*** Opening of Data to use ***
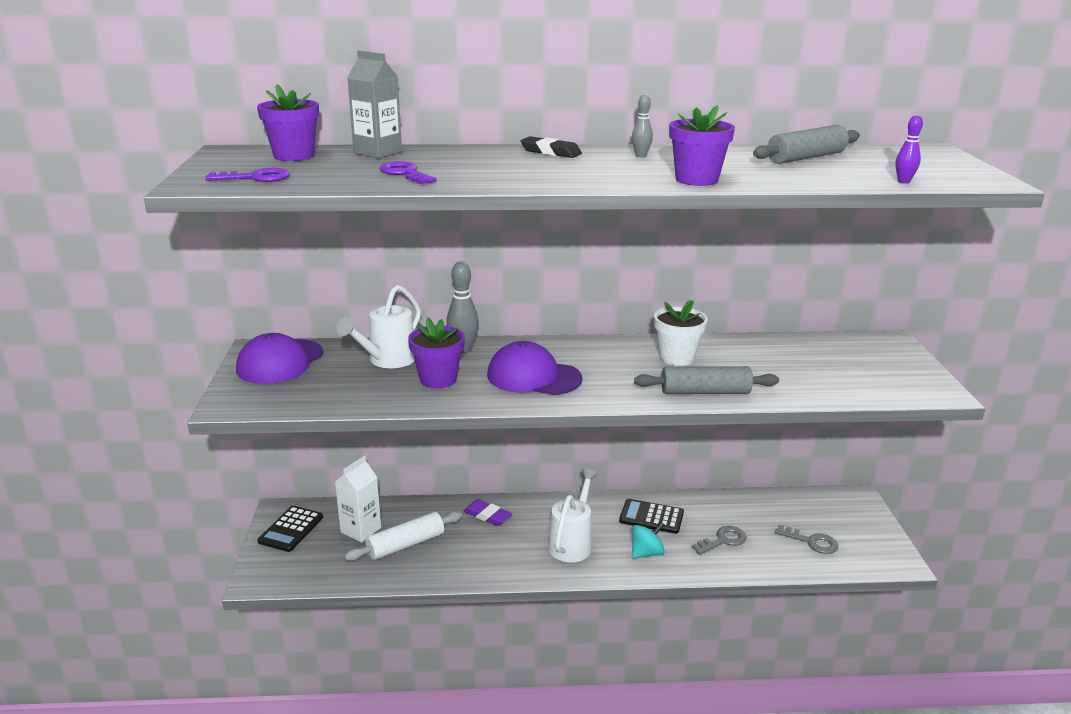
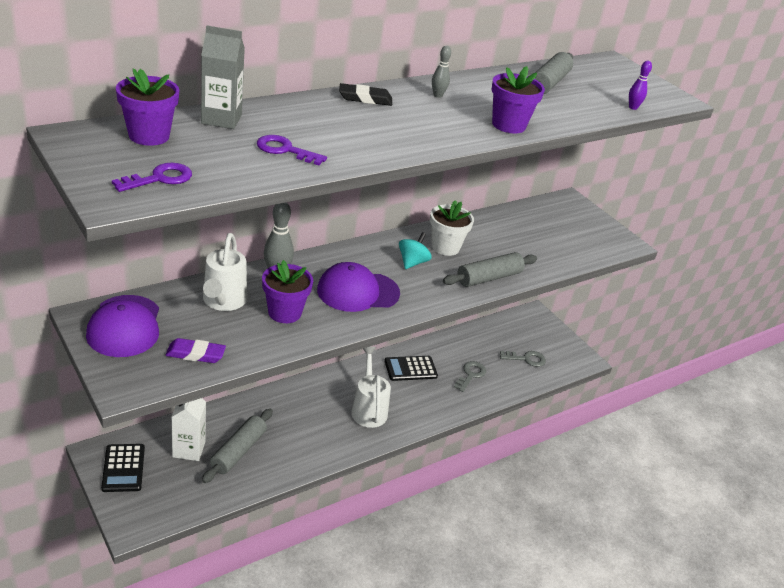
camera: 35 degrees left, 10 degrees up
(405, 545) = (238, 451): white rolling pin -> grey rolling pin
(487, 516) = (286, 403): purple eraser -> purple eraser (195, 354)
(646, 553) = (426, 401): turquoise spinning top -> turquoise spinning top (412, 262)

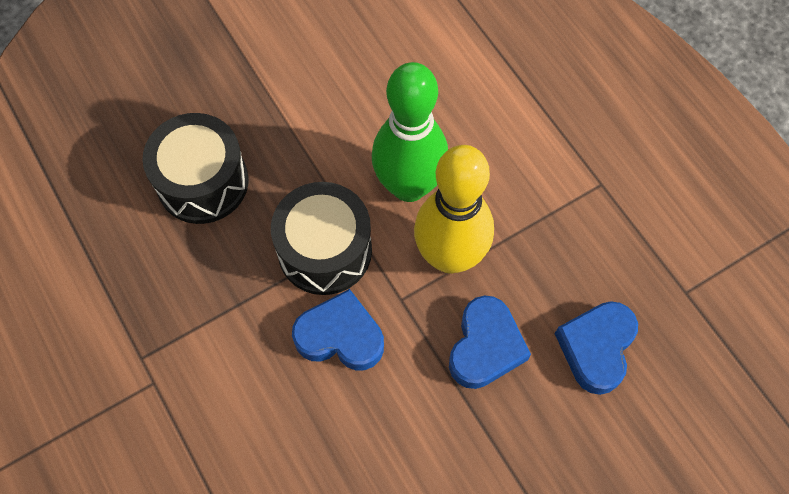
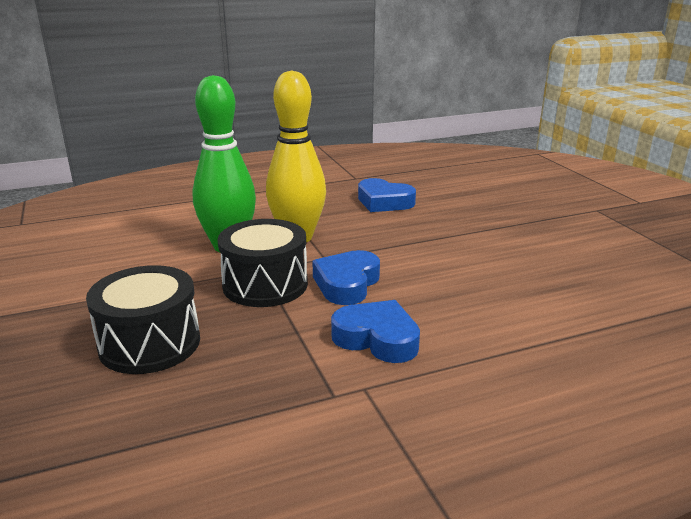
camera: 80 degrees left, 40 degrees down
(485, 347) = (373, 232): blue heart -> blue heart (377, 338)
*** Close of Data to use ***
■ Exercise details: Repeat the full listing above without altering a word, and skip the pictures.

■ Result below:
camera: 35 degrees left, 10 degrees up
(405, 545) = (238, 451): white rolling pin -> grey rolling pin
(487, 516) = (286, 403): purple eraser -> purple eraser (195, 354)
(646, 553) = (426, 401): turquoise spinning top -> turquoise spinning top (412, 262)

camera: 80 degrees left, 40 degrees down
(485, 347) = (373, 232): blue heart -> blue heart (377, 338)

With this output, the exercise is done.